From the first entry to the last, transcribe everything exactly.

───── Task input

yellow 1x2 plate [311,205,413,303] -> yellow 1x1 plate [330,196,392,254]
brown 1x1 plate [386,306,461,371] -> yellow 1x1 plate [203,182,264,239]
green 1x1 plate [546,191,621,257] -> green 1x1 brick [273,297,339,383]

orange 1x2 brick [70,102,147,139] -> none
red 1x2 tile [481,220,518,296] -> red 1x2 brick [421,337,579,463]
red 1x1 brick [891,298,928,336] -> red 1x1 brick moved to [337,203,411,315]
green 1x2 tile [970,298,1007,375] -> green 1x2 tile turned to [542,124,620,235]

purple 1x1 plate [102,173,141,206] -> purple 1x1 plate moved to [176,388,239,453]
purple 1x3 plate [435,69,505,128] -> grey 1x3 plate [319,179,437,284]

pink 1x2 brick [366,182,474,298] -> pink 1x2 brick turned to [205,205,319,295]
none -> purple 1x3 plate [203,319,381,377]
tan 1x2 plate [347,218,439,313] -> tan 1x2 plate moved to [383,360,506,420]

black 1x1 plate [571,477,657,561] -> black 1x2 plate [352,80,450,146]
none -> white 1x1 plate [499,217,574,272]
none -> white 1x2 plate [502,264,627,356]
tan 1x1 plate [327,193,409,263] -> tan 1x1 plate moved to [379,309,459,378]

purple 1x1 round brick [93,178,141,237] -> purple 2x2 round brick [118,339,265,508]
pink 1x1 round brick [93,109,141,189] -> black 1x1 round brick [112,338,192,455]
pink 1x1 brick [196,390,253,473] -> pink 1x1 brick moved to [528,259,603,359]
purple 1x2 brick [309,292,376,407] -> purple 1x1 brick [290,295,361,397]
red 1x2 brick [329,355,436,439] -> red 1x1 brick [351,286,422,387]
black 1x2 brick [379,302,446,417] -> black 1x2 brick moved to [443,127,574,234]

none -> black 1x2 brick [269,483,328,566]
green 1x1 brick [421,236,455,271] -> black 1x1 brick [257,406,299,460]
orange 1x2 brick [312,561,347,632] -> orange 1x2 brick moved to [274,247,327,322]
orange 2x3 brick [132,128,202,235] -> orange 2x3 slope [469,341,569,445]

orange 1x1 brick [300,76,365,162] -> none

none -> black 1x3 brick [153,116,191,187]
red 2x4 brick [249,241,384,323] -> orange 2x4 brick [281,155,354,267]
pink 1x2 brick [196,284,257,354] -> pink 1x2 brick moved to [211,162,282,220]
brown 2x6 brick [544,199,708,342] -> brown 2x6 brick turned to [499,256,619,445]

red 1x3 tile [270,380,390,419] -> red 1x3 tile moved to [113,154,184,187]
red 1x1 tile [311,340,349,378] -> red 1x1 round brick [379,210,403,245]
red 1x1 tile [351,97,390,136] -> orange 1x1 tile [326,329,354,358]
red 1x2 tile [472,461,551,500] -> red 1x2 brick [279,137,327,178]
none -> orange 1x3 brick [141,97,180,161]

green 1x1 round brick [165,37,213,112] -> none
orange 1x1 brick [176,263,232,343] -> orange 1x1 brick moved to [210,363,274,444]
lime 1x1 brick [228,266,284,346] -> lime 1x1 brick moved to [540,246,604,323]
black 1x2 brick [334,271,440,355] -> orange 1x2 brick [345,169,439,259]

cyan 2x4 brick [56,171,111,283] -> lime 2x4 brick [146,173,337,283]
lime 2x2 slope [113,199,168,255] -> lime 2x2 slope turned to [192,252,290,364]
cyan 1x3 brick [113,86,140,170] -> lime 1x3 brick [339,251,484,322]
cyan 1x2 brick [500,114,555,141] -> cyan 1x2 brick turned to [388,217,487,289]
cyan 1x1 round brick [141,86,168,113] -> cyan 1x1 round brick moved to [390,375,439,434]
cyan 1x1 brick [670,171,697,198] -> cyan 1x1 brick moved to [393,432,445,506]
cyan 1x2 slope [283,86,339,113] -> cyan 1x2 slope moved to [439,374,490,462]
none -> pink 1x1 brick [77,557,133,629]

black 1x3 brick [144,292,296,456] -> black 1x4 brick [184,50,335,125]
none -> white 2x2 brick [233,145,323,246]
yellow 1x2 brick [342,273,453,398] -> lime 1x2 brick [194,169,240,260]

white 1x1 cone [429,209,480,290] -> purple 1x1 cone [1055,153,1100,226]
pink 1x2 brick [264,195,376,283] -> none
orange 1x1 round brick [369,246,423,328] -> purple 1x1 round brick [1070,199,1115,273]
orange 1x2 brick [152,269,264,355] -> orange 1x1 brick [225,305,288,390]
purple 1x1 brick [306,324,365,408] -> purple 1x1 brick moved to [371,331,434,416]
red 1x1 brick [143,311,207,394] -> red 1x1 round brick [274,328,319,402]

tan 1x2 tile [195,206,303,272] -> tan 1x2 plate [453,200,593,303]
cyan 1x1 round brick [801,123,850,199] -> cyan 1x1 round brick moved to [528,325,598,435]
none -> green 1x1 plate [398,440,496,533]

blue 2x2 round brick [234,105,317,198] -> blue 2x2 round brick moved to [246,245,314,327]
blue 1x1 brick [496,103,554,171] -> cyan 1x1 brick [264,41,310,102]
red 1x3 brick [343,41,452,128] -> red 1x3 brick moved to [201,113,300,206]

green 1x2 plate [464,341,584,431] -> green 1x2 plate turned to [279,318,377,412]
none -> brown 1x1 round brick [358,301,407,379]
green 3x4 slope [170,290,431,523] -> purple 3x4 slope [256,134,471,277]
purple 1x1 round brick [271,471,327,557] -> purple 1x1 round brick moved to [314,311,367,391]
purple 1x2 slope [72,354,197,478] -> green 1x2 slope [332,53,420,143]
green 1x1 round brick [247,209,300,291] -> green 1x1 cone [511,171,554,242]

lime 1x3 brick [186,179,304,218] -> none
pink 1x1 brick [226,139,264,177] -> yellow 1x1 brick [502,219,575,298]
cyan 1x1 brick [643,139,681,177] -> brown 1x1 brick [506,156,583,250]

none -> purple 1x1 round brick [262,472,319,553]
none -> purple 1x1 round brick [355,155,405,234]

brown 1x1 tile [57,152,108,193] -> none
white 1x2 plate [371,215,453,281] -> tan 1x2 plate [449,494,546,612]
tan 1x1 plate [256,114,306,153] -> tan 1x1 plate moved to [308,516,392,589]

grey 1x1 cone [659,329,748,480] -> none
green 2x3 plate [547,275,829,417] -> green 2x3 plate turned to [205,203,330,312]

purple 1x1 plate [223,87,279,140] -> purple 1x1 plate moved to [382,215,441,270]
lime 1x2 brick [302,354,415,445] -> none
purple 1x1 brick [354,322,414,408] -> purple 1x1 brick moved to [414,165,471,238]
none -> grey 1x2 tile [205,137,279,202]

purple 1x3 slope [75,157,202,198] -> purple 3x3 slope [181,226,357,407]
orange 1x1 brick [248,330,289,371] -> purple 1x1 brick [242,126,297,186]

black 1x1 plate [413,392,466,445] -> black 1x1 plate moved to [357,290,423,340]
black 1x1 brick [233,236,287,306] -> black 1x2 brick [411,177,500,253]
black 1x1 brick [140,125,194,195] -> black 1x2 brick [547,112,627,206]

──────────

*Answer space*.
yellow 1x2 plate [311,205,413,303] -> yellow 1x1 plate [330,196,392,254]
brown 1x1 plate [386,306,461,371] -> yellow 1x1 plate [203,182,264,239]
green 1x1 plate [546,191,621,257] -> green 1x1 brick [273,297,339,383]

orange 1x2 brick [70,102,147,139] -> none
red 1x2 tile [481,220,518,296] -> red 1x2 brick [421,337,579,463]
red 1x1 brick [891,298,928,336] -> red 1x1 brick moved to [337,203,411,315]
green 1x2 tile [970,298,1007,375] -> green 1x2 tile turned to [542,124,620,235]

purple 1x1 plate [102,173,141,206] -> purple 1x1 plate moved to [176,388,239,453]
purple 1x3 plate [435,69,505,128] -> grey 1x3 plate [319,179,437,284]

pink 1x2 brick [366,182,474,298] -> pink 1x2 brick turned to [205,205,319,295]
none -> purple 1x3 plate [203,319,381,377]
tan 1x2 plate [347,218,439,313] -> tan 1x2 plate moved to [383,360,506,420]

black 1x1 plate [571,477,657,561] -> black 1x2 plate [352,80,450,146]
none -> white 1x1 plate [499,217,574,272]
none -> white 1x2 plate [502,264,627,356]
tan 1x1 plate [327,193,409,263] -> tan 1x1 plate moved to [379,309,459,378]

purple 1x1 round brick [93,178,141,237] -> purple 2x2 round brick [118,339,265,508]
pink 1x1 round brick [93,109,141,189] -> black 1x1 round brick [112,338,192,455]
pink 1x1 brick [196,390,253,473] -> pink 1x1 brick moved to [528,259,603,359]
purple 1x2 brick [309,292,376,407] -> purple 1x1 brick [290,295,361,397]
red 1x2 brick [329,355,436,439] -> red 1x1 brick [351,286,422,387]
black 1x2 brick [379,302,446,417] -> black 1x2 brick moved to [443,127,574,234]

none -> black 1x2 brick [269,483,328,566]
green 1x1 brick [421,236,455,271] -> black 1x1 brick [257,406,299,460]
orange 1x2 brick [312,561,347,632] -> orange 1x2 brick moved to [274,247,327,322]
orange 2x3 brick [132,128,202,235] -> orange 2x3 slope [469,341,569,445]

orange 1x1 brick [300,76,365,162] -> none

none -> black 1x3 brick [153,116,191,187]
red 2x4 brick [249,241,384,323] -> orange 2x4 brick [281,155,354,267]
pink 1x2 brick [196,284,257,354] -> pink 1x2 brick moved to [211,162,282,220]
brown 2x6 brick [544,199,708,342] -> brown 2x6 brick turned to [499,256,619,445]

red 1x3 tile [270,380,390,419] -> red 1x3 tile moved to [113,154,184,187]
red 1x1 tile [311,340,349,378] -> red 1x1 round brick [379,210,403,245]
red 1x1 tile [351,97,390,136] -> orange 1x1 tile [326,329,354,358]
red 1x2 tile [472,461,551,500] -> red 1x2 brick [279,137,327,178]
none -> orange 1x3 brick [141,97,180,161]

green 1x1 round brick [165,37,213,112] -> none
orange 1x1 brick [176,263,232,343] -> orange 1x1 brick moved to [210,363,274,444]
lime 1x1 brick [228,266,284,346] -> lime 1x1 brick moved to [540,246,604,323]
black 1x2 brick [334,271,440,355] -> orange 1x2 brick [345,169,439,259]

cyan 2x4 brick [56,171,111,283] -> lime 2x4 brick [146,173,337,283]
lime 2x2 slope [113,199,168,255] -> lime 2x2 slope turned to [192,252,290,364]
cyan 1x3 brick [113,86,140,170] -> lime 1x3 brick [339,251,484,322]
cyan 1x2 brick [500,114,555,141] -> cyan 1x2 brick turned to [388,217,487,289]
cyan 1x1 round brick [141,86,168,113] -> cyan 1x1 round brick moved to [390,375,439,434]
cyan 1x1 brick [670,171,697,198] -> cyan 1x1 brick moved to [393,432,445,506]
cyan 1x2 slope [283,86,339,113] -> cyan 1x2 slope moved to [439,374,490,462]
none -> pink 1x1 brick [77,557,133,629]

black 1x3 brick [144,292,296,456] -> black 1x4 brick [184,50,335,125]
none -> white 2x2 brick [233,145,323,246]
yellow 1x2 brick [342,273,453,398] -> lime 1x2 brick [194,169,240,260]

white 1x1 cone [429,209,480,290] -> purple 1x1 cone [1055,153,1100,226]
pink 1x2 brick [264,195,376,283] -> none
orange 1x1 round brick [369,246,423,328] -> purple 1x1 round brick [1070,199,1115,273]
orange 1x2 brick [152,269,264,355] -> orange 1x1 brick [225,305,288,390]
purple 1x1 brick [306,324,365,408] -> purple 1x1 brick moved to [371,331,434,416]
red 1x1 brick [143,311,207,394] -> red 1x1 round brick [274,328,319,402]

tan 1x2 tile [195,206,303,272] -> tan 1x2 plate [453,200,593,303]
cyan 1x1 round brick [801,123,850,199] -> cyan 1x1 round brick moved to [528,325,598,435]
none -> green 1x1 plate [398,440,496,533]

blue 2x2 round brick [234,105,317,198] -> blue 2x2 round brick moved to [246,245,314,327]
blue 1x1 brick [496,103,554,171] -> cyan 1x1 brick [264,41,310,102]
red 1x3 brick [343,41,452,128] -> red 1x3 brick moved to [201,113,300,206]

green 1x2 plate [464,341,584,431] -> green 1x2 plate turned to [279,318,377,412]
none -> brown 1x1 round brick [358,301,407,379]
green 3x4 slope [170,290,431,523] -> purple 3x4 slope [256,134,471,277]
purple 1x1 round brick [271,471,327,557] -> purple 1x1 round brick moved to [314,311,367,391]
purple 1x2 slope [72,354,197,478] -> green 1x2 slope [332,53,420,143]
green 1x1 round brick [247,209,300,291] -> green 1x1 cone [511,171,554,242]

lime 1x3 brick [186,179,304,218] -> none
pink 1x1 brick [226,139,264,177] -> yellow 1x1 brick [502,219,575,298]
cyan 1x1 brick [643,139,681,177] -> brown 1x1 brick [506,156,583,250]

none -> purple 1x1 round brick [262,472,319,553]
none -> purple 1x1 round brick [355,155,405,234]

brown 1x1 tile [57,152,108,193] -> none
white 1x2 plate [371,215,453,281] -> tan 1x2 plate [449,494,546,612]
tan 1x1 plate [256,114,306,153] -> tan 1x1 plate moved to [308,516,392,589]

grey 1x1 cone [659,329,748,480] -> none
green 2x3 plate [547,275,829,417] -> green 2x3 plate turned to [205,203,330,312]

purple 1x1 plate [223,87,279,140] -> purple 1x1 plate moved to [382,215,441,270]
lime 1x2 brick [302,354,415,445] -> none
purple 1x1 brick [354,322,414,408] -> purple 1x1 brick moved to [414,165,471,238]
none -> grey 1x2 tile [205,137,279,202]

purple 1x3 slope [75,157,202,198] -> purple 3x3 slope [181,226,357,407]
orange 1x1 brick [248,330,289,371] -> purple 1x1 brick [242,126,297,186]

black 1x1 plate [413,392,466,445] -> black 1x1 plate moved to [357,290,423,340]
black 1x1 brick [233,236,287,306] -> black 1x2 brick [411,177,500,253]
black 1x1 brick [140,125,194,195] -> black 1x2 brick [547,112,627,206]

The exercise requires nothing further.